§ **Work required**:
Please output the listing exactly as it stands, but omit any images.

§ **Working data**:
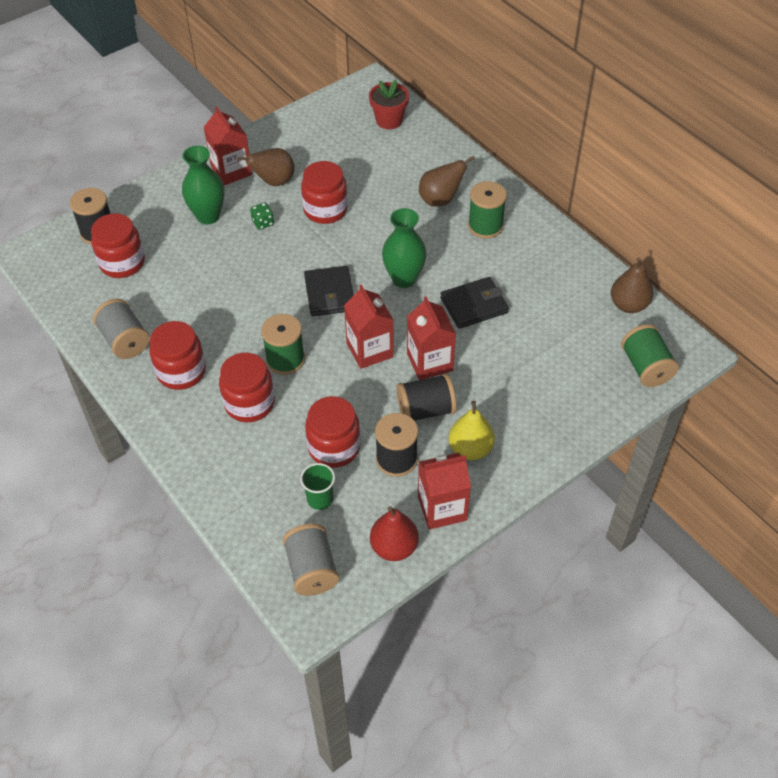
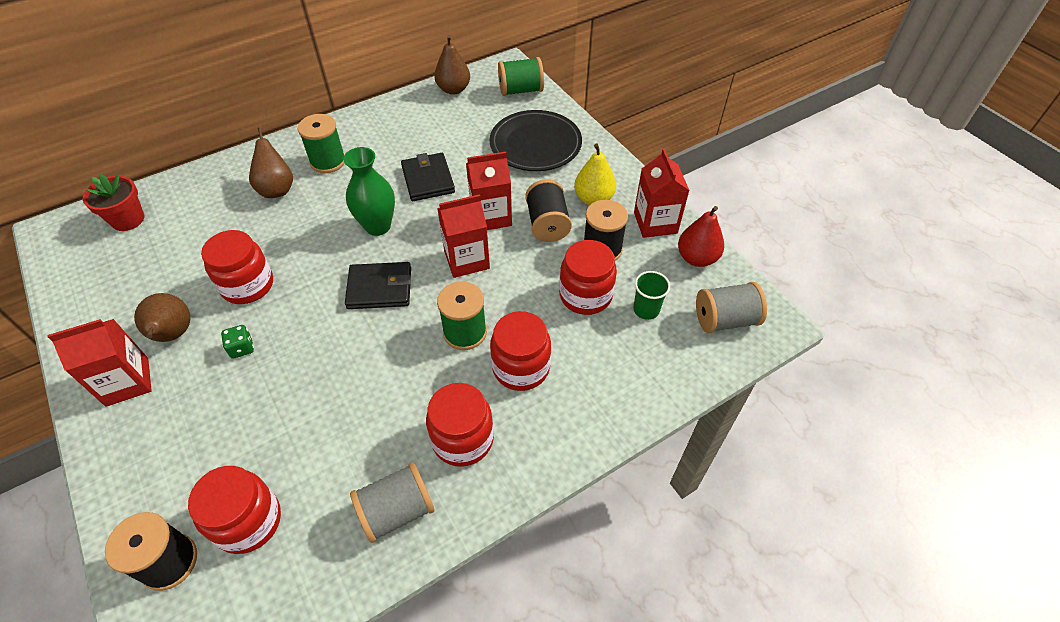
camera: 85 degrees left, 0 degrees up
(208, 216) = (202, 410): green vase -> none
(548, 390) = (535, 145): none -> black plate

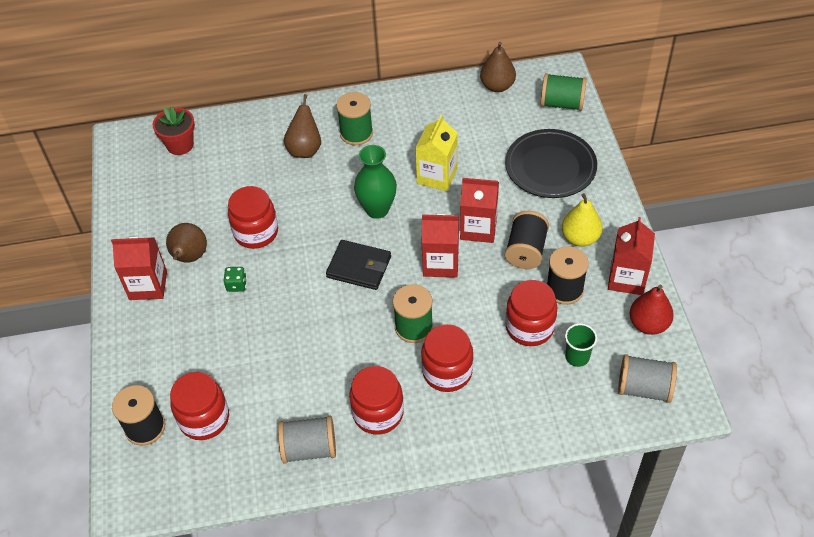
camera: 25 degrees right, 0 degrees up
(428, 179) = (437, 176): black wallet -> yellow carton

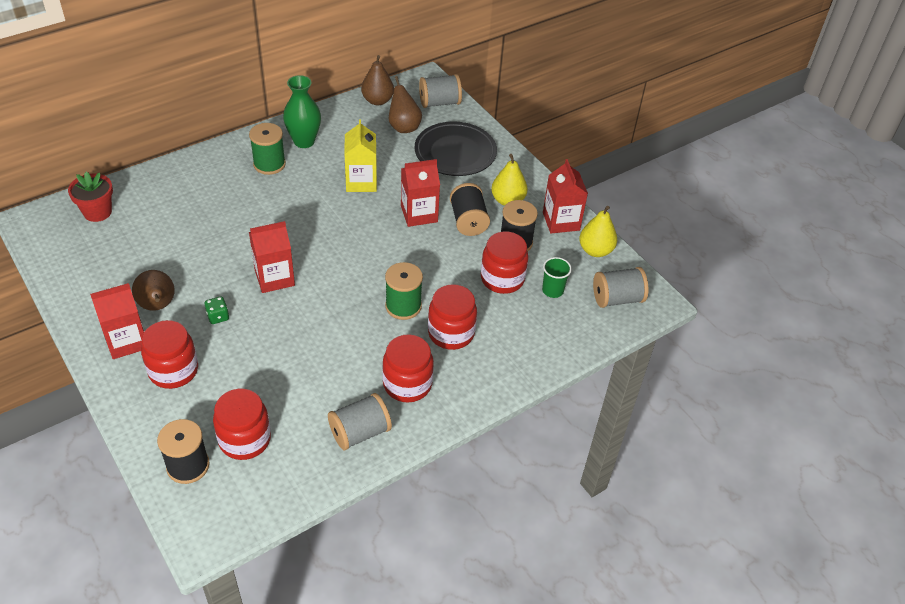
camera: 30 degrees left, 5 degrees down
(256, 232) = (214, 268): red jar -> red jar (173, 370)
(305, 149) = (227, 188): brown pear -> brown pear (404, 127)
(359, 267) = (328, 271): black wallet -> none
(377, 209) = (321, 221): green vase -> green vase (304, 141)
(441, 263) = (400, 249): red carton -> red carton (274, 278)
(562, 103) = (439, 103): green spool -> grey spool
(648, 324) = (595, 250): red pear -> yellow pear

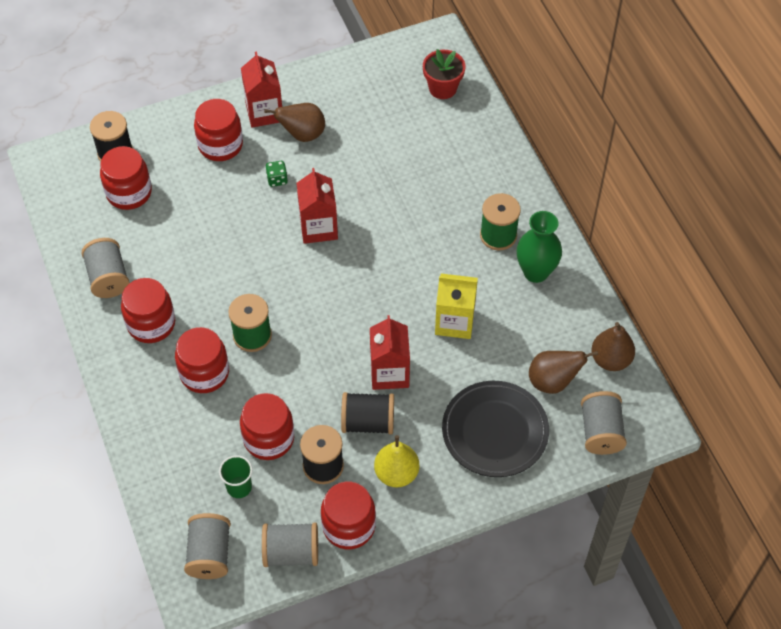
camera: 105 degrees right, 10 degrees up
(561, 221) = (349, 526): red carton -> red jar
(595, 250) = (291, 552): yellow pear -> grey spool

§ **Answer space**:
camera: 85 degrees left, 0 degrees up
(208, 216) = (202, 410): green vase -> none
(548, 390) = (535, 145): none -> black plate

camera: 25 degrees right, 0 degrees up
(428, 179) = (437, 176): black wallet -> yellow carton

camera: 30 degrees left, 5 degrees down
(256, 232) = (214, 268): red jar -> red jar (173, 370)
(305, 149) = (227, 188): brown pear -> brown pear (404, 127)
(359, 267) = (328, 271): black wallet -> none
(377, 209) = (321, 221): green vase -> green vase (304, 141)
(441, 263) = (400, 249): red carton -> red carton (274, 278)
(562, 103) = (439, 103): green spool -> grey spool
(648, 324) = (595, 250): red pear -> yellow pear

camera: 105 degrees right, 10 degrees up
(561, 221) = (349, 526): red carton -> red jar
(595, 250) = (291, 552): yellow pear -> grey spool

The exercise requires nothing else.